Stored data
•••
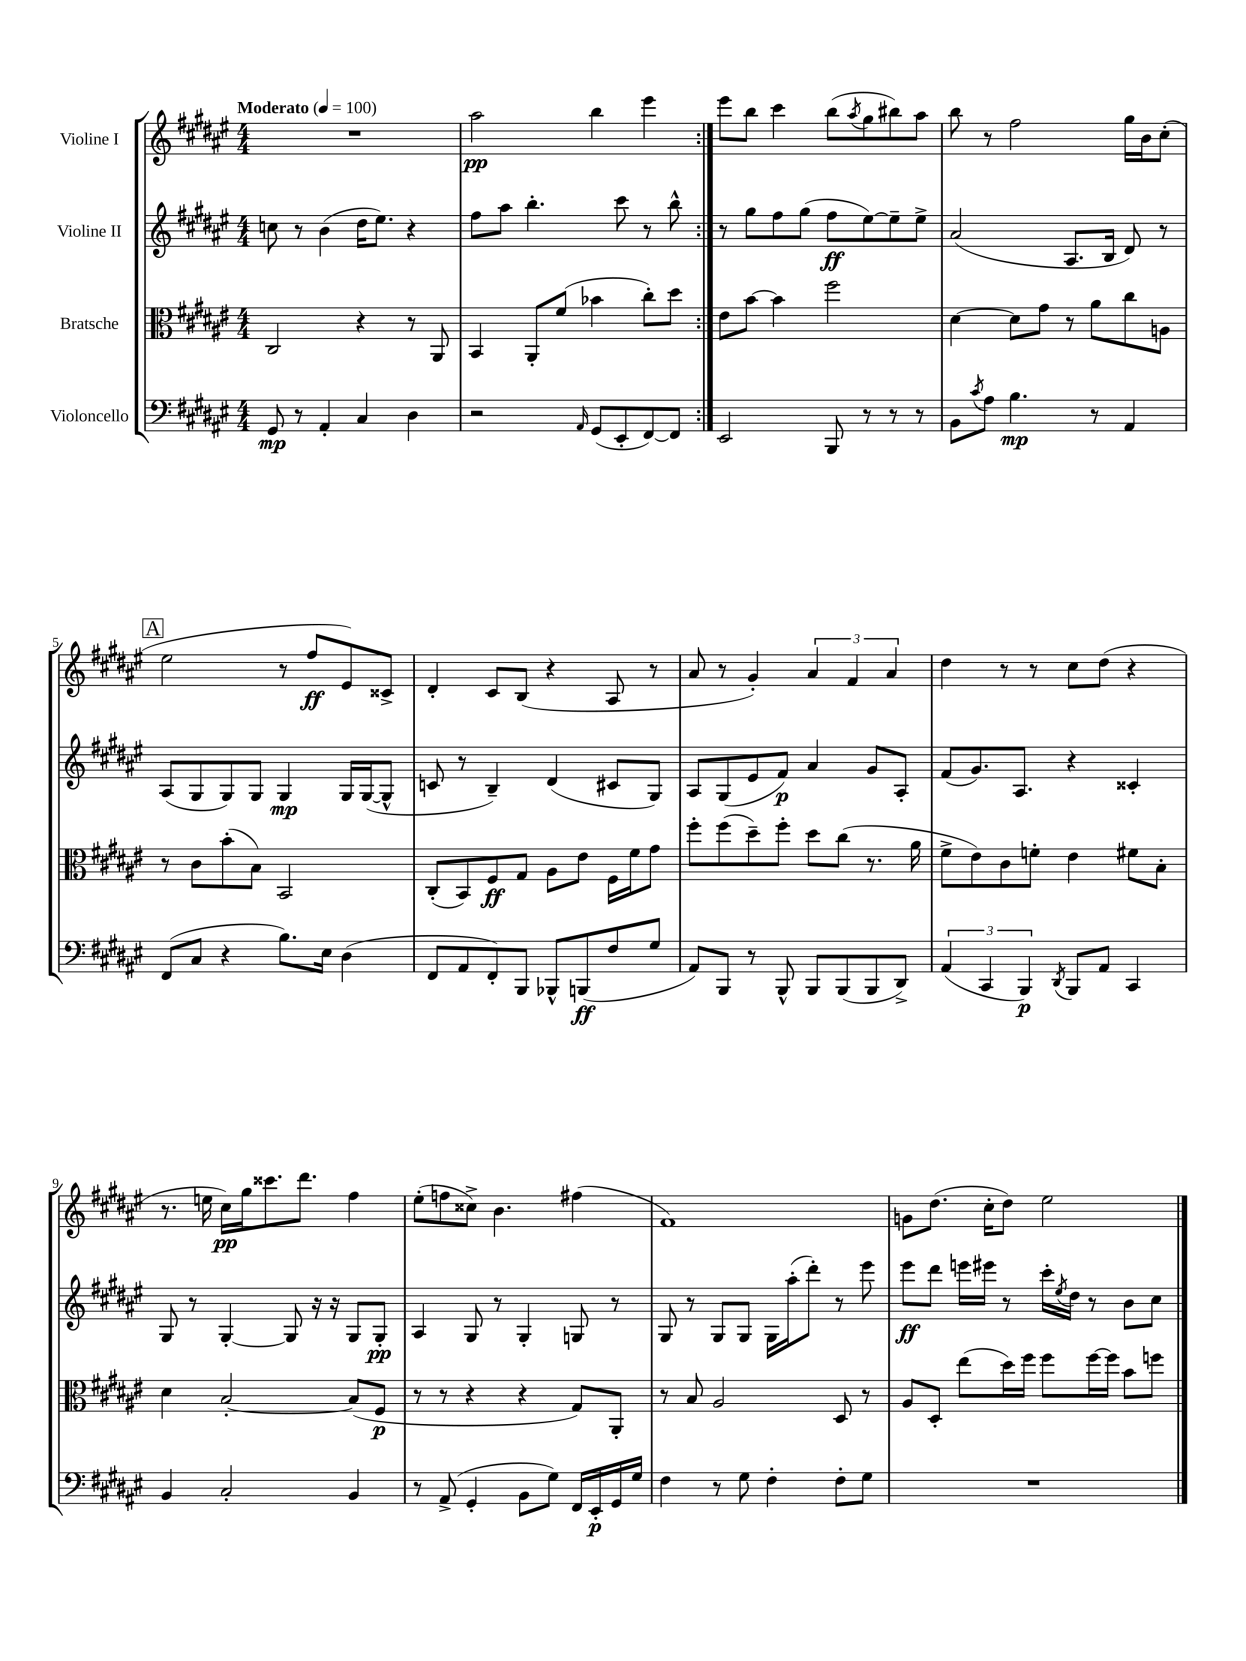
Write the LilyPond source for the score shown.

<<
\new StaffGroup <<
\new Staff = "s0" \with { instrumentName = "Violine I" } {
    \clef treble \key fis \major \numericTimeSignature \time 4/4 \tempo "Moderato" 4 = 100
    \repeat volta 2 { R1 |
    ais''2\pp b''4 eis'''4 | }
    eis'''8 b''8 cis'''4 b''8( \acciaccatura { ais''8 } gis''8 bis''8) ais''8 |
    b''8 r8 fis''2 gis''16 b'16 cis''8-.( |
    \mark \markup { \box "A" } eis''2 r8 fis''8\ff eis'8) cisis'8-> |
    dis'4-. cis'8 b8( r4 ais8 r8 |
    ais'8 r8 gis'4-.) \tuplet 3/2 { ais'4 fis'4 ais'4 } |
    dis''4 r8 r8 cis''8 dis''8( r4 |
    r8. e''16 cis''16\pp) gis''16 cisis'''8. dis'''8. fis''4 |
    eis''8-.( f''8 cisis''8->) b'4. fis''4( |
    fis'1) |
    g'8 dis''8.( cis''16-. dis''8) eis''2 \bar "|." |
}
\new Staff = "s1" \with { instrumentName = "Violine II" } {
    \clef treble \key fis \major \numericTimeSignature \time 4/4
    \repeat volta 2 { c''8 r8 b'4( dis''16 eis''8.) r4 |
    fis''8 ais''8 b''4.-. cis'''8 r8 b''8-^ | }
    r8 gis''8 fis''8 gis''8( fis''8\ff eis''8~) eis''8-- eis''8-> |
    ais'2( ais8. b16 dis'8) r8 |
    \mark \markup { \box "A" } ais8( gis8 gis8) gis8 gis4\mp gis16 gis16~( gis8-^ |
    c'8 r8 b4--) dis'4( cis'8 gis8) |
    ais8 gis8( eis'8 fis'8\p) ais'4 gis'8 ais8-. |
    fis'8( gis'8.) ais8. r4 cisis'4-. |
    gis8 r8 gis4~-. gis8 r16 r16 gis8 gis8-.\pp |
    ais4 gis8 r8 gis4-. g8 r8 |
    gis8 r8 gis8 gis8 gis16 ais''16-.( dis'''8-.) r8 eis'''8 |
    eis'''8\ff dis'''8 e'''16 eis'''16 r8 cis'''16-. \acciaccatura { eis''8 } dis''16 r8 b'8 cis''8 \bar "|." |
}
\new Staff = "s2" \with { instrumentName = "Bratsche" } {
    \clef alto \key fis \major \numericTimeSignature \time 4/4
    \repeat volta 2 { cis2 r4 r8 ais,8 |
    b,4 ais,8-. fis'8( bes'4 cis''8-.) dis''8 | }
    eis'8 b'8~ b'4 fis''2 |
    dis'4~ dis'8 gis'8 r8 ais'8 cis''8 a8 |
    \mark \markup { \box "A" } r8 cis'8 b'8-.( b8) b,2 |
    cis8-.( b,8) fis8\ff gis8 ais8 eis'8 fis16 fis'16 gis'8 |
    fis''8-. fis''8( dis''8--) fis''8-. dis''8 cis''8( r8. ais'16 |
    fis'8-> eis'8) cis'8 f'8-. eis'4 fis'8 b8-. |
    dis'4 b2~-. b8( fis8\p |
    r8 r8 r4 r4 gis8) ais,8-. |
    r8 b8 ais2 dis8 r8 |
    ais8 dis8-. eis''8( dis''16) fis''16 fis''8 fis''16~ fis''16 b'8 f''8 \bar "|." |
}
\new Staff = "s3" \with { instrumentName = "Violoncello" } {
    \clef bass \key fis \major \numericTimeSignature \time 4/4
    \repeat volta 2 { gis,8\mp r8 ais,4-. cis4 dis4 |
    r2 \grace { ais,16 } gis,8( eis,8-. fis,8~) fis,8 | }
    eis,2 b,,8 r8 r8 r8 |
    b,8 \acciaccatura { cis'8 } ais8 b4.\mp r8 ais,4 |
    \mark \markup { \box "A" } fis,8( cis8 r4 b8.) eis16 dis4( |
    fis,8 ais,8 fis,8-.) b,,8 bes,,8-^ b,,8\ff( fis8 gis8 |
    ais,8) b,,8 r8 b,,8-^ b,,8 b,,8( b,,8 dis,8->) |
    \tuplet 3/2 { ais,4( cis,4 b,,4\p) } \acciaccatura { dis,8 } b,,8 ais,8 cis,4 |
    b,4 cis2-. b,4 |
    r8 ais,8->( gis,4-. b,8 gis8) fis,16 eis,16-.\p gis,16 gis16 |
    fis4 r8 gis8 fis4-. fis8-. gis8 |
    R1 \bar "|." |
}
>>
>>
•••
OBJECTIVE: Pick out every line of the records above that contains the string "Violine", and copy each one. Matching is case-sensitive.

SOLUTION TO THE PROBLEM:
\new Staff = "s0" \with { instrumentName = "Violine I" } {
\new Staff = "s1" \with { instrumentName = "Violine II" } {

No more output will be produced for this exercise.